(Material provided Opens)

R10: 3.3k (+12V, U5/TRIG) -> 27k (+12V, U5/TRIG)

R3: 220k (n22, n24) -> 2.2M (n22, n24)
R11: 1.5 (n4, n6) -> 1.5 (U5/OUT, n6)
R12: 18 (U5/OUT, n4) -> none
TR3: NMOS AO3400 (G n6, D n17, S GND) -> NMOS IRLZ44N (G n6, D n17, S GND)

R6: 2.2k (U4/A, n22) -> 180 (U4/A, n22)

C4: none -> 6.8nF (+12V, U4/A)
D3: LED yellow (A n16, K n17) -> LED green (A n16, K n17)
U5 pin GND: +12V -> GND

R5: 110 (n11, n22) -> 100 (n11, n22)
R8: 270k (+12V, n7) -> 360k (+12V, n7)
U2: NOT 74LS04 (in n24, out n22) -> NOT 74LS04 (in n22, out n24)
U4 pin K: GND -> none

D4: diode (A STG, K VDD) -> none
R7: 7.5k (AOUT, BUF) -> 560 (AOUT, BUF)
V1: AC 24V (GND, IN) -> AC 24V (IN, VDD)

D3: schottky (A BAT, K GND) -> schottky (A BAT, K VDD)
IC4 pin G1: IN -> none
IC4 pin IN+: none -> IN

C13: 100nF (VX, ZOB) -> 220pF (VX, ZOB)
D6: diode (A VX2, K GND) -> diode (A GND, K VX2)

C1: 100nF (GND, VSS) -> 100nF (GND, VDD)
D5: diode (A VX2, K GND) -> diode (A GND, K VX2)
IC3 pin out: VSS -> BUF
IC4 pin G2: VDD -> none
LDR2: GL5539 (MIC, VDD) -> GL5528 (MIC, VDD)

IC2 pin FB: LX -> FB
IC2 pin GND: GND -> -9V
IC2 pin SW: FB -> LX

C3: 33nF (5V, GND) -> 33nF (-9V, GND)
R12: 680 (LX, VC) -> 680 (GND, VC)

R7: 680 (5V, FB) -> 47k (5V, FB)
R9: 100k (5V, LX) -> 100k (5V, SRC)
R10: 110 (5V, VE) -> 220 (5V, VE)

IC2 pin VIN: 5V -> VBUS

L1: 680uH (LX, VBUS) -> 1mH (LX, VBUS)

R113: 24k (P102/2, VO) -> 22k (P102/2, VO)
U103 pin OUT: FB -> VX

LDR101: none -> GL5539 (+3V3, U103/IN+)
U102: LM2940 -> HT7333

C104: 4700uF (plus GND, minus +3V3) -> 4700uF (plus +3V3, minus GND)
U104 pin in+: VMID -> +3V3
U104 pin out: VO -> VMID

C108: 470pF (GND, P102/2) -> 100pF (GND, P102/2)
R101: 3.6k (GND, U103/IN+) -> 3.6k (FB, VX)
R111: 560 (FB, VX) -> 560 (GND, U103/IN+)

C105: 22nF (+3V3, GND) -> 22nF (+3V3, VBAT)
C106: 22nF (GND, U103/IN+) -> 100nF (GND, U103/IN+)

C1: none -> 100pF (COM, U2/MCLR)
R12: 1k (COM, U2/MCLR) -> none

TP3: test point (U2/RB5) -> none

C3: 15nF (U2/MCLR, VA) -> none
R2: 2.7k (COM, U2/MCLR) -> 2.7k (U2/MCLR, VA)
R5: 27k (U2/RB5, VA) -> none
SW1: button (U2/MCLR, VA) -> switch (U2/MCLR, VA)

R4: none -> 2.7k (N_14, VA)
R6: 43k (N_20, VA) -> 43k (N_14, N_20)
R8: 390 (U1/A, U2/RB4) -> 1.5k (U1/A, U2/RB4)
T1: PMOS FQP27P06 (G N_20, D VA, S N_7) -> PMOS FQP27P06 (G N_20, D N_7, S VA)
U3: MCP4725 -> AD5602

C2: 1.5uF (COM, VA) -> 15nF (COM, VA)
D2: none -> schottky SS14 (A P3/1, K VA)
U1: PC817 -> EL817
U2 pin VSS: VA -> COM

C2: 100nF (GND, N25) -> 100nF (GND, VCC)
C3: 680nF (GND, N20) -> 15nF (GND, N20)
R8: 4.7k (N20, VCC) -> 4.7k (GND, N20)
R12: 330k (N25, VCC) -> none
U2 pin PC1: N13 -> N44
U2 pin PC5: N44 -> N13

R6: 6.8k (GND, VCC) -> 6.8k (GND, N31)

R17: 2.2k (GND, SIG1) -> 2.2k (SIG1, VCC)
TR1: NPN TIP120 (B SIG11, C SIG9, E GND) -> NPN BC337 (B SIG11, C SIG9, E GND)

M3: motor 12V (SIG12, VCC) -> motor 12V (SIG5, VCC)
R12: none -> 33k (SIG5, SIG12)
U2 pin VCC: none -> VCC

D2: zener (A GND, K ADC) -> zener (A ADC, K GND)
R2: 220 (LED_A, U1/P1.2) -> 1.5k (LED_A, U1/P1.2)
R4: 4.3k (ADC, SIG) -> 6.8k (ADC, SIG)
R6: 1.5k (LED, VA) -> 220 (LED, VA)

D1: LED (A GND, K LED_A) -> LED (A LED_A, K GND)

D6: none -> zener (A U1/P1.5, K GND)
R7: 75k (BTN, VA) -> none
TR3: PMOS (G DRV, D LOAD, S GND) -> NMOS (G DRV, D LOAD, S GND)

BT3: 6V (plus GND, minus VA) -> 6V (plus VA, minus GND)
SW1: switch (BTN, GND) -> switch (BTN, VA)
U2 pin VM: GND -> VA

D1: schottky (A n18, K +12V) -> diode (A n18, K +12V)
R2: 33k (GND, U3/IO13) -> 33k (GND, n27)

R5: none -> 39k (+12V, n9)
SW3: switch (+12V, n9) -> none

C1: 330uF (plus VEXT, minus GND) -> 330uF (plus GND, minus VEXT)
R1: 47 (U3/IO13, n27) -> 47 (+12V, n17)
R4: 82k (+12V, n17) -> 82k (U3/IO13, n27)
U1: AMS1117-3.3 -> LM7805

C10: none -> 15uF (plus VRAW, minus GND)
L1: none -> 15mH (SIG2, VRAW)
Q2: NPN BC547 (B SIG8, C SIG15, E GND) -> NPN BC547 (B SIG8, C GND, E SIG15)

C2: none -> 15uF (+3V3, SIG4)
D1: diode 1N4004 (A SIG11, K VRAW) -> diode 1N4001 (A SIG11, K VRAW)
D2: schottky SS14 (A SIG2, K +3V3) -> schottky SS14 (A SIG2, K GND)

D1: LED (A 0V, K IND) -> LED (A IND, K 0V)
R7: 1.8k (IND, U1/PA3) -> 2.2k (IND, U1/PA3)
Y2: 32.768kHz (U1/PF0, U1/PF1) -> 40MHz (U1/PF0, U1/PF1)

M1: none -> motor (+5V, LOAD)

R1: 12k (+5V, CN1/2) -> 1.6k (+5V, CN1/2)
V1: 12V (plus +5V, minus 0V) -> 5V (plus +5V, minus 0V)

(Material provided Closes)

▶ Task instructions
Could you transcribe the entries above word for word, from the line with "U2 pin VCC: none -> VCC" down to the line with "L1: none -> 15mH (SIG2, VRAW)", keeping both?

▶ Response to this task
U2 pin VCC: none -> VCC

D2: zener (A GND, K ADC) -> zener (A ADC, K GND)
R2: 220 (LED_A, U1/P1.2) -> 1.5k (LED_A, U1/P1.2)
R4: 4.3k (ADC, SIG) -> 6.8k (ADC, SIG)
R6: 1.5k (LED, VA) -> 220 (LED, VA)

D1: LED (A GND, K LED_A) -> LED (A LED_A, K GND)

D6: none -> zener (A U1/P1.5, K GND)
R7: 75k (BTN, VA) -> none
TR3: PMOS (G DRV, D LOAD, S GND) -> NMOS (G DRV, D LOAD, S GND)

BT3: 6V (plus GND, minus VA) -> 6V (plus VA, minus GND)
SW1: switch (BTN, GND) -> switch (BTN, VA)
U2 pin VM: GND -> VA

D1: schottky (A n18, K +12V) -> diode (A n18, K +12V)
R2: 33k (GND, U3/IO13) -> 33k (GND, n27)

R5: none -> 39k (+12V, n9)
SW3: switch (+12V, n9) -> none

C1: 330uF (plus VEXT, minus GND) -> 330uF (plus GND, minus VEXT)
R1: 47 (U3/IO13, n27) -> 47 (+12V, n17)
R4: 82k (+12V, n17) -> 82k (U3/IO13, n27)
U1: AMS1117-3.3 -> LM7805

C10: none -> 15uF (plus VRAW, minus GND)
L1: none -> 15mH (SIG2, VRAW)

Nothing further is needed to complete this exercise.